Data for this exercise below:

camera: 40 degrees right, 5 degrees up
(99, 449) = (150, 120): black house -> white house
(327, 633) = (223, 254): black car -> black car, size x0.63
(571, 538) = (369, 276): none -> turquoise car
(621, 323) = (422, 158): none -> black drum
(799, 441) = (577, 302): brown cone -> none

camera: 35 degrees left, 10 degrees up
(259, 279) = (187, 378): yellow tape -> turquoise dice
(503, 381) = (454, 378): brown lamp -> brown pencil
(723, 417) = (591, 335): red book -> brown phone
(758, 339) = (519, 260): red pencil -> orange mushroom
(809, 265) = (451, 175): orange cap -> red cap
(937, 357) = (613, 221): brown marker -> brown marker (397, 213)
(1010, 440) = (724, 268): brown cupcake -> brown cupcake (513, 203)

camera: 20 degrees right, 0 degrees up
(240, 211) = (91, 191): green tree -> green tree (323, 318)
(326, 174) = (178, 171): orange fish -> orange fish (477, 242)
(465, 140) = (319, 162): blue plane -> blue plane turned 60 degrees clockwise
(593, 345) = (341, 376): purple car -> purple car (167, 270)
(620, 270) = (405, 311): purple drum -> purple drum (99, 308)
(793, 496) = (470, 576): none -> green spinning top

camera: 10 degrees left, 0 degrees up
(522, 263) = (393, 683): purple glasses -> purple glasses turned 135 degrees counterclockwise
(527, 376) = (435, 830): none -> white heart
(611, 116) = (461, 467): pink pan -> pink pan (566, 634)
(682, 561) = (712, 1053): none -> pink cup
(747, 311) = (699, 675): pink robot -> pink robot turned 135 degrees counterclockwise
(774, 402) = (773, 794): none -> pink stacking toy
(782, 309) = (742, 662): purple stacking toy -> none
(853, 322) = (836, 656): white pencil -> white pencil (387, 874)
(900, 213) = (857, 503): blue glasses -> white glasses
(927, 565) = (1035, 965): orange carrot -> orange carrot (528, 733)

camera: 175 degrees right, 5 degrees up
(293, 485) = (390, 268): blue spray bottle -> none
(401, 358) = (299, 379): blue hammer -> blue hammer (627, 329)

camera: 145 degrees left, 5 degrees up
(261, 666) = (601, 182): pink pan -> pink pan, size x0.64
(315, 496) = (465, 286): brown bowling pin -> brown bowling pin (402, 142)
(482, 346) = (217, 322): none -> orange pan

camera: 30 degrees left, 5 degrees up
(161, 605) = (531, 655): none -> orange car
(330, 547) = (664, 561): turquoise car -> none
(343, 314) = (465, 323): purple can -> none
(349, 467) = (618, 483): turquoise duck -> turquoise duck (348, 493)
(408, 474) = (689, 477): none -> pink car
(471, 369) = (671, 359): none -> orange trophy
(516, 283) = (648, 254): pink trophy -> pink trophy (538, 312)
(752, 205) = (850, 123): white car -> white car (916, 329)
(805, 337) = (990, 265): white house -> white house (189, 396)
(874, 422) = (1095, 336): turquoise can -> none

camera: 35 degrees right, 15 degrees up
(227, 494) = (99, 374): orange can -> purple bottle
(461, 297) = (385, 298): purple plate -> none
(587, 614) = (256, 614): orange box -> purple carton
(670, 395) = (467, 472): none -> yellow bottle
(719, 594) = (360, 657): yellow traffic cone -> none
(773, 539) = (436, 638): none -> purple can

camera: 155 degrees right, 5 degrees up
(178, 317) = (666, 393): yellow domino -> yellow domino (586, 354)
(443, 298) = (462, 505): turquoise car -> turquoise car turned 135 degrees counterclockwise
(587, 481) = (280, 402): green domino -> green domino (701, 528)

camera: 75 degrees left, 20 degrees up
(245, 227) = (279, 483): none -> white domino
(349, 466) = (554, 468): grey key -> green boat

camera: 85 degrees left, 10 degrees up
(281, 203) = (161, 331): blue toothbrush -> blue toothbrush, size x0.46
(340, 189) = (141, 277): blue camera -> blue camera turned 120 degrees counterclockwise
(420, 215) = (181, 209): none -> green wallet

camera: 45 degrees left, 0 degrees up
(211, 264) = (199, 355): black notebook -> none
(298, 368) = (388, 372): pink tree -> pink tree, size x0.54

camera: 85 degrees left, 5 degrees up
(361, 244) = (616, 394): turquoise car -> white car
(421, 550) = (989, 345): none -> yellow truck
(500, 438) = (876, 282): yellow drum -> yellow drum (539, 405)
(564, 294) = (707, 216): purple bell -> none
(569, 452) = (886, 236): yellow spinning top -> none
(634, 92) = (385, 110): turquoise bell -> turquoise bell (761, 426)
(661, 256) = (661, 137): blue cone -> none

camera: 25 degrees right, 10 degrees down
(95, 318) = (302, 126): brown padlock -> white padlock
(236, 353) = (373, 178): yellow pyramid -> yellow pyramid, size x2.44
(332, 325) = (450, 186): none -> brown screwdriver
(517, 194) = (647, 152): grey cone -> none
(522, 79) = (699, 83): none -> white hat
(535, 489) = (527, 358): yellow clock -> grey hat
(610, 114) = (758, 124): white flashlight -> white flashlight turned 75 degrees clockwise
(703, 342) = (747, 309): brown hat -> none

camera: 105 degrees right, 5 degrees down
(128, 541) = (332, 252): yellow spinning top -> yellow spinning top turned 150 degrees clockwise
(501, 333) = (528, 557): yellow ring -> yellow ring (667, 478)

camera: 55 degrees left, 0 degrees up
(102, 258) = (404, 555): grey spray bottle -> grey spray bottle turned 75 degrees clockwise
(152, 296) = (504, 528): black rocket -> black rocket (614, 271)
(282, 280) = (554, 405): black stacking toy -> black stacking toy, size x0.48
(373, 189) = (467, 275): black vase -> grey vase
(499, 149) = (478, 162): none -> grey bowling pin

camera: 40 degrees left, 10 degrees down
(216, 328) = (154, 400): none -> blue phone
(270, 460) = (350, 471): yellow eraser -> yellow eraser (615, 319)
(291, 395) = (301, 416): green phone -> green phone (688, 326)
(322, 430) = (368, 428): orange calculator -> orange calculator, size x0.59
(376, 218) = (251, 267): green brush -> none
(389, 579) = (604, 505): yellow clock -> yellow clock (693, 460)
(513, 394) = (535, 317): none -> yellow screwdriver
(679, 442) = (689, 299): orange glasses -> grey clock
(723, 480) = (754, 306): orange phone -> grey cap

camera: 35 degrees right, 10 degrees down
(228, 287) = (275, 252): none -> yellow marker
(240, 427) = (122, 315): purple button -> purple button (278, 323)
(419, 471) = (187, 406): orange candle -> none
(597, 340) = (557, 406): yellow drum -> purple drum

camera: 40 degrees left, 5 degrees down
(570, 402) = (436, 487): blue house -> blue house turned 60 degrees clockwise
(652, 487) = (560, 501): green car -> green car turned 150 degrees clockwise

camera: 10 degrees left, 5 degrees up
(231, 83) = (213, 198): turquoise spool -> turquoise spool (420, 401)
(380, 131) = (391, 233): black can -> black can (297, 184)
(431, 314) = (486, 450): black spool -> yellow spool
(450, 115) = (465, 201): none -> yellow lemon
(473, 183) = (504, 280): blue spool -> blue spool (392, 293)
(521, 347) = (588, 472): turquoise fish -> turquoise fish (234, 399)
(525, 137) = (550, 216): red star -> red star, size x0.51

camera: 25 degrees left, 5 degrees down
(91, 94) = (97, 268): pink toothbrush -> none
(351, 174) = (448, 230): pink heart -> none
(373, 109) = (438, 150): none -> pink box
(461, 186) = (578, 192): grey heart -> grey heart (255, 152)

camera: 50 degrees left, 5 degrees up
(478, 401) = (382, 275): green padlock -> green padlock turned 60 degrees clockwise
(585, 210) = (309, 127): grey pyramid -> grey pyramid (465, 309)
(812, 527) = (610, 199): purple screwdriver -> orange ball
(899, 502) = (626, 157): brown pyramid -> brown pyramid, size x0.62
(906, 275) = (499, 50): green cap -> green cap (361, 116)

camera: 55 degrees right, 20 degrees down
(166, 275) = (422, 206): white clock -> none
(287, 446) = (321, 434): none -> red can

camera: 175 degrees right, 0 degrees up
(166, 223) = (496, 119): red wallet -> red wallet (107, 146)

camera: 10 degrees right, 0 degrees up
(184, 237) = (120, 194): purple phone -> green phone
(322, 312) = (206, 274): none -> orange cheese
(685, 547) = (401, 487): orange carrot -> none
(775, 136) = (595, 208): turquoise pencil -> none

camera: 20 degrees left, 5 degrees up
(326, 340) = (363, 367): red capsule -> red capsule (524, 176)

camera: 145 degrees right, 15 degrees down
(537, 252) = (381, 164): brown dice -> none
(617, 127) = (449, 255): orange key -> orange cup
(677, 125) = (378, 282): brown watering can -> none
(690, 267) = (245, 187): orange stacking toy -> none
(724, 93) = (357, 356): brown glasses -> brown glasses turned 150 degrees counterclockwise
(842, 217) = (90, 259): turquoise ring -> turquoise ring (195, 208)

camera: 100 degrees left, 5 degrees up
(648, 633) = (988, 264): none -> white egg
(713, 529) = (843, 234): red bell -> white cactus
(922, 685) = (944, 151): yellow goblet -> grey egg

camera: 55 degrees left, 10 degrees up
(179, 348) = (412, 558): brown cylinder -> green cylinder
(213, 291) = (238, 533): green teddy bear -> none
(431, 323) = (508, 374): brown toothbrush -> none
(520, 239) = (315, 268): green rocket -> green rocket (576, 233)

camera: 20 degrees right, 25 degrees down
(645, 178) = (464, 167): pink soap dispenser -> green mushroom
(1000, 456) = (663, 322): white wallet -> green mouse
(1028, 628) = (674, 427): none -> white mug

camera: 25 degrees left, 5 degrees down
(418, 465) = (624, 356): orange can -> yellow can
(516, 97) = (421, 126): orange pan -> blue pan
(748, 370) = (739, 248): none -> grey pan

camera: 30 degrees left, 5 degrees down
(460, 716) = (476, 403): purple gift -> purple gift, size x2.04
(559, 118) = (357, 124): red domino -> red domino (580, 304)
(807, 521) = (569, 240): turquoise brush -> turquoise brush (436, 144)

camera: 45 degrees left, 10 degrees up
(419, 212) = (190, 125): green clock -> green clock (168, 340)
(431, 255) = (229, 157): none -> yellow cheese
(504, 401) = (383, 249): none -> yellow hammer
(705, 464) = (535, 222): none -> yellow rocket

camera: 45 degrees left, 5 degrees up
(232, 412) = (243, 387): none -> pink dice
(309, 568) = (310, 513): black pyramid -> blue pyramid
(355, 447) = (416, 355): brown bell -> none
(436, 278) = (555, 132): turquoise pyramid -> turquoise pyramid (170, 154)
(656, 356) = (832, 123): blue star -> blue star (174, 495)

End of Data for this exercise.

▶ [What to produce]
Using the data above, restate word for word the lines from its opening line through the line that contains "(723, 417) = (591, 335): red", and no more.

▶ [Answer for this exercise]
camera: 40 degrees right, 5 degrees up
(99, 449) = (150, 120): black house -> white house
(327, 633) = (223, 254): black car -> black car, size x0.63
(571, 538) = (369, 276): none -> turquoise car
(621, 323) = (422, 158): none -> black drum
(799, 441) = (577, 302): brown cone -> none

camera: 35 degrees left, 10 degrees up
(259, 279) = (187, 378): yellow tape -> turquoise dice
(503, 381) = (454, 378): brown lamp -> brown pencil
(723, 417) = (591, 335): red book -> brown phone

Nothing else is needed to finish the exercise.